YOUR GOAL: Lines below starting with the line with "cyan tile A2:C2" and going on through the line with "black brick B1:C1" must be output exactly; the rest of the records must be left out.

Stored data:
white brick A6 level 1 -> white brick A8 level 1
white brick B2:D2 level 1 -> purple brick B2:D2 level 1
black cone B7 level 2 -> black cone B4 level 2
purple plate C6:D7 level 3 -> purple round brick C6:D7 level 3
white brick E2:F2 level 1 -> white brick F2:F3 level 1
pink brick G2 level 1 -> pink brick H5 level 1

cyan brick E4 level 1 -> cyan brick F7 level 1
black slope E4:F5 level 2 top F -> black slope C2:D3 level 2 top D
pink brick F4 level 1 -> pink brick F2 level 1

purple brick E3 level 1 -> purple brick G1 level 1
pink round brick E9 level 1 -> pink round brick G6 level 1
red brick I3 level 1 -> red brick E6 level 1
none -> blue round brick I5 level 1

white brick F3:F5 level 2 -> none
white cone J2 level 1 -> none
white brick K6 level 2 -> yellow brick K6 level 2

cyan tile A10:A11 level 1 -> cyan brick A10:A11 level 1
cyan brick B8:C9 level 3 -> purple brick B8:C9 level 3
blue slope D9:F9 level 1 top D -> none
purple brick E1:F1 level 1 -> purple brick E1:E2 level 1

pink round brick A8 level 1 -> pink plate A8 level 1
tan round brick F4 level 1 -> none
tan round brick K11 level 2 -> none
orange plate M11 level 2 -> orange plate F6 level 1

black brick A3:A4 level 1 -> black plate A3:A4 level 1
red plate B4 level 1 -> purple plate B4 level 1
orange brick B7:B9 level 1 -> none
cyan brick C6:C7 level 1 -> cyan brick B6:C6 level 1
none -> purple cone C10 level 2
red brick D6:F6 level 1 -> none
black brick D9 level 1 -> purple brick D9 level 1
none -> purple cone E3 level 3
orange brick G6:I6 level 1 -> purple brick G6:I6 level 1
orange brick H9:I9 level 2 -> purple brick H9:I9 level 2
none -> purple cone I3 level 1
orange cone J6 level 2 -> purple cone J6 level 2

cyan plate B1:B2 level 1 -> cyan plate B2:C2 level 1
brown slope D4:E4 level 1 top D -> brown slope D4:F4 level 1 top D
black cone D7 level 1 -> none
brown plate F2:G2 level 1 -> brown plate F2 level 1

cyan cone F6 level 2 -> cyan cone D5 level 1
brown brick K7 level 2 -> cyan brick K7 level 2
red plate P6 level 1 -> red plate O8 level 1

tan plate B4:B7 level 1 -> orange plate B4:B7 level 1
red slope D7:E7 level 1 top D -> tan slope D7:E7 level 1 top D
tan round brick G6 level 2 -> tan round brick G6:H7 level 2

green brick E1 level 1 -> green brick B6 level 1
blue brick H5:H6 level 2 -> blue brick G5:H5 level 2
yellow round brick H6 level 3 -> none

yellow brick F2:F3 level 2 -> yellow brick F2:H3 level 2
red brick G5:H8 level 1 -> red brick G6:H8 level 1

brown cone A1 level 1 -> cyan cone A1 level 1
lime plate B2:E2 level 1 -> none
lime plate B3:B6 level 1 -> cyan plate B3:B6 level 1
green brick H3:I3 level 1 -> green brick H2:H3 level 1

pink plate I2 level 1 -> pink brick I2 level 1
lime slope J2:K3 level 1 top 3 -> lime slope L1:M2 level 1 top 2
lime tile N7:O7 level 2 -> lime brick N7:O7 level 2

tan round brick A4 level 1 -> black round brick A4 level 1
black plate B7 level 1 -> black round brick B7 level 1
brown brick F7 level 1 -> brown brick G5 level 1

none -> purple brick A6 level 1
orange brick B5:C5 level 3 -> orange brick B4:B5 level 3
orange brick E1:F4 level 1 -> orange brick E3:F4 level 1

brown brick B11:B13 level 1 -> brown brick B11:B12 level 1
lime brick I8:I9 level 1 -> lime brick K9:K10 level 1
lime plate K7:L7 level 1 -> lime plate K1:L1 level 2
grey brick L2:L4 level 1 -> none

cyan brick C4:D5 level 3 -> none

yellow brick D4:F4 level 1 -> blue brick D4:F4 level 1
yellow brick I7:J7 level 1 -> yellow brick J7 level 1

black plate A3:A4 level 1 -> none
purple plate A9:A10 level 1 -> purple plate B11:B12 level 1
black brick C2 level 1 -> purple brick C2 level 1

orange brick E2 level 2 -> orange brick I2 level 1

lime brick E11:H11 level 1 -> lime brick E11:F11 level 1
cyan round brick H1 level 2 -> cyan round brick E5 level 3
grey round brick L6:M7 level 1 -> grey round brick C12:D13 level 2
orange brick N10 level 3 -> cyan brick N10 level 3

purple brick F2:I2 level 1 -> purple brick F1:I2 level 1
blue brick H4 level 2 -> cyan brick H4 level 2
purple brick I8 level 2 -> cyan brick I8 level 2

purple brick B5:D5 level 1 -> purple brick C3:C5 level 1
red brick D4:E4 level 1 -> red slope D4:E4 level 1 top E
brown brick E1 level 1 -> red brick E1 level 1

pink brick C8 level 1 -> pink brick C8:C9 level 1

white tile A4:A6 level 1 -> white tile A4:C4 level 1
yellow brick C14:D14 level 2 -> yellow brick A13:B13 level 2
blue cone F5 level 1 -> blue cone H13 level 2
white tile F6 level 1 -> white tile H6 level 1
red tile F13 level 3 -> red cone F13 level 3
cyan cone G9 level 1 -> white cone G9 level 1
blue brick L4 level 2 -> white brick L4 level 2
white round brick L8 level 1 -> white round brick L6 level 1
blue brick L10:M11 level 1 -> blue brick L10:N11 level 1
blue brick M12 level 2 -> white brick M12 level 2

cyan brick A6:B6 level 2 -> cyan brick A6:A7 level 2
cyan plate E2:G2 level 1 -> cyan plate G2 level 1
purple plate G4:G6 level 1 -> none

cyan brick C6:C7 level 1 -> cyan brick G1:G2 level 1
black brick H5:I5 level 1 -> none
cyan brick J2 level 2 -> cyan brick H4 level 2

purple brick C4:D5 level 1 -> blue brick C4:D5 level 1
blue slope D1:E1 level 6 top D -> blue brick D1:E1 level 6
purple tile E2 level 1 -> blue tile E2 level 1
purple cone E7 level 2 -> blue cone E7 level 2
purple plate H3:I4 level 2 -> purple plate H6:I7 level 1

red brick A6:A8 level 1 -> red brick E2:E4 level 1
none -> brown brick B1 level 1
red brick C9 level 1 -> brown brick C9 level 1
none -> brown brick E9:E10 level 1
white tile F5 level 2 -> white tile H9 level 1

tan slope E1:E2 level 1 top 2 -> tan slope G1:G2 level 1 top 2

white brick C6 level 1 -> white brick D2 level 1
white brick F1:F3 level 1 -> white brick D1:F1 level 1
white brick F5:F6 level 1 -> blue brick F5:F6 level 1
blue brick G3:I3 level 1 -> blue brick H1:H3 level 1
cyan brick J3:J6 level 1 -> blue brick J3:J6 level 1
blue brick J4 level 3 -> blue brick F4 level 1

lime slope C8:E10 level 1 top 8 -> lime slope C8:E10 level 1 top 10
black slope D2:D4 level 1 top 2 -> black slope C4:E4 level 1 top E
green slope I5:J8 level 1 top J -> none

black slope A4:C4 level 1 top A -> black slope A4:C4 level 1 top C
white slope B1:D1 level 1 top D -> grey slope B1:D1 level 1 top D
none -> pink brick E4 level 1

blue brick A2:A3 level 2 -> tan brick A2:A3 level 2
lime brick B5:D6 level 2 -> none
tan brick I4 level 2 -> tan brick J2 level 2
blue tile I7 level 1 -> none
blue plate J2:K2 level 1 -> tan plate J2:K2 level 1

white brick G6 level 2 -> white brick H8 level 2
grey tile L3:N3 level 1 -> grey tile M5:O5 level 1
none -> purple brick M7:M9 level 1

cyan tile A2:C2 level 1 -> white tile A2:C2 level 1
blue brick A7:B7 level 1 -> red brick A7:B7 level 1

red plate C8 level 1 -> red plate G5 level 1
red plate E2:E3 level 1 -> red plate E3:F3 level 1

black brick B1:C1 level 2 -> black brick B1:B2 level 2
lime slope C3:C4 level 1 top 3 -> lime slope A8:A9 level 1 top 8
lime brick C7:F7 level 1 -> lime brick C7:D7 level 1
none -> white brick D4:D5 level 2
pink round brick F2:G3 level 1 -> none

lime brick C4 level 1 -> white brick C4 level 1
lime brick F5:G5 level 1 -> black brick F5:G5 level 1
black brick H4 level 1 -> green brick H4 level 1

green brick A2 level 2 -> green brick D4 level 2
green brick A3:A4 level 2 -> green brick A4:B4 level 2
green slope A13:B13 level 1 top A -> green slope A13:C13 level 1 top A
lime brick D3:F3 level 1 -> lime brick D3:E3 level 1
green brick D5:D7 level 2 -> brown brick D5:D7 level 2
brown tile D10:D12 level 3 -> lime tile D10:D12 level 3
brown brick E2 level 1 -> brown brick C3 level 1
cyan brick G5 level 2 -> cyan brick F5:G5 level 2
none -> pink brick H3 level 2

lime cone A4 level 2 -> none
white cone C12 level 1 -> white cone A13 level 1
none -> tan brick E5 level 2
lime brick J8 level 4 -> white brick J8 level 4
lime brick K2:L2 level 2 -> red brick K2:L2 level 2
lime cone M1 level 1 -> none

ANSWER TO THIS PROBLEM:
cyan tile A2:C2 level 1 -> white tile A2:C2 level 1
blue brick A7:B7 level 1 -> red brick A7:B7 level 1

red plate C8 level 1 -> red plate G5 level 1
red plate E2:E3 level 1 -> red plate E3:F3 level 1

black brick B1:C1 level 2 -> black brick B1:B2 level 2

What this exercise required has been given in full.